Starting at the line with "tan 1x1 brick" in it, reproduce each line below through the last one, exactly, and include nothing else.

★ ★ ★ ★ ★ ★ ★

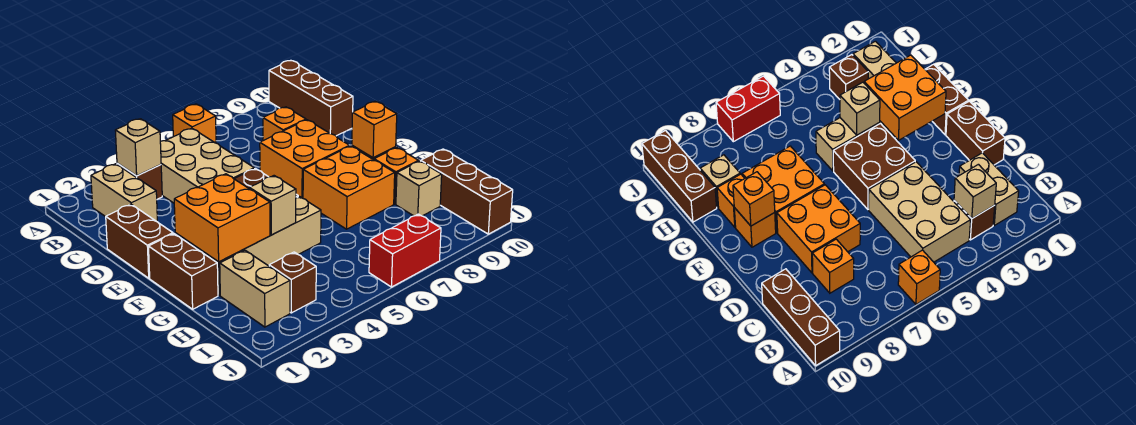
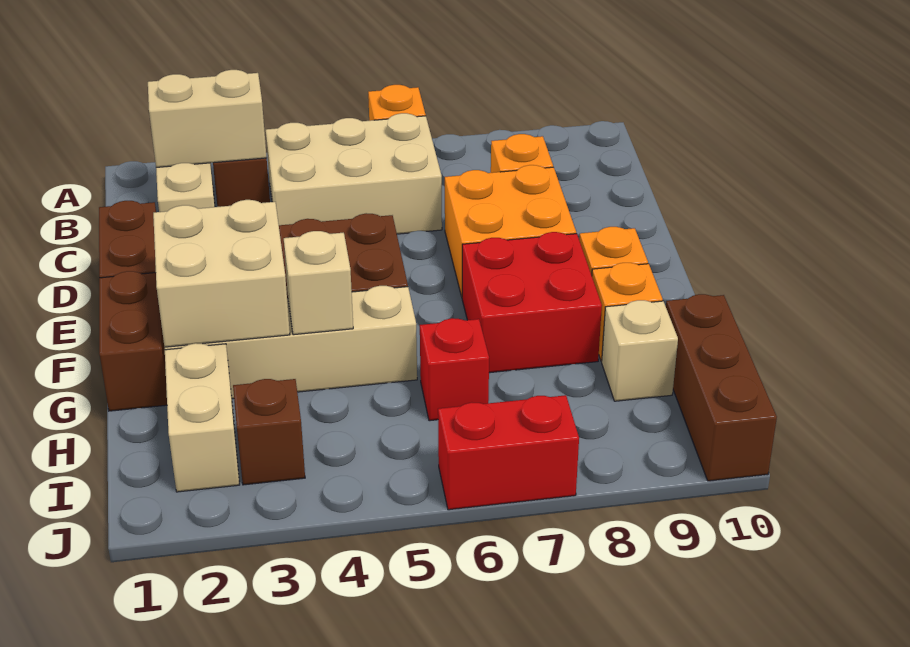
brown 1x3 brick [269,61,353,136] -> none
tan 1x1 brick [115,119,161,176] -> tan 1x2 brick [148,70,267,167]
tan 2x3 brick [160,128,254,203] -> tan 2x3 brick turned to [266,113,442,234]
orange 2x2 brick [174,174,270,262] -> tan 2x2 brick [153,200,290,347]
orange 2x2 brick [303,146,395,229] -> red 2x2 brick [462,232,602,373]
orange 1x1 brick [352,101,397,158] -> none
none -> red 1x1 brick [420,318,489,421]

★ ★ ★ ★ ★ ★ ★

**THE COMPLETED TASK**
tan 1x1 brick [115,119,161,176] -> tan 1x2 brick [148,70,267,167]
tan 2x3 brick [160,128,254,203] -> tan 2x3 brick turned to [266,113,442,234]
orange 2x2 brick [174,174,270,262] -> tan 2x2 brick [153,200,290,347]
orange 2x2 brick [303,146,395,229] -> red 2x2 brick [462,232,602,373]
orange 1x1 brick [352,101,397,158] -> none
none -> red 1x1 brick [420,318,489,421]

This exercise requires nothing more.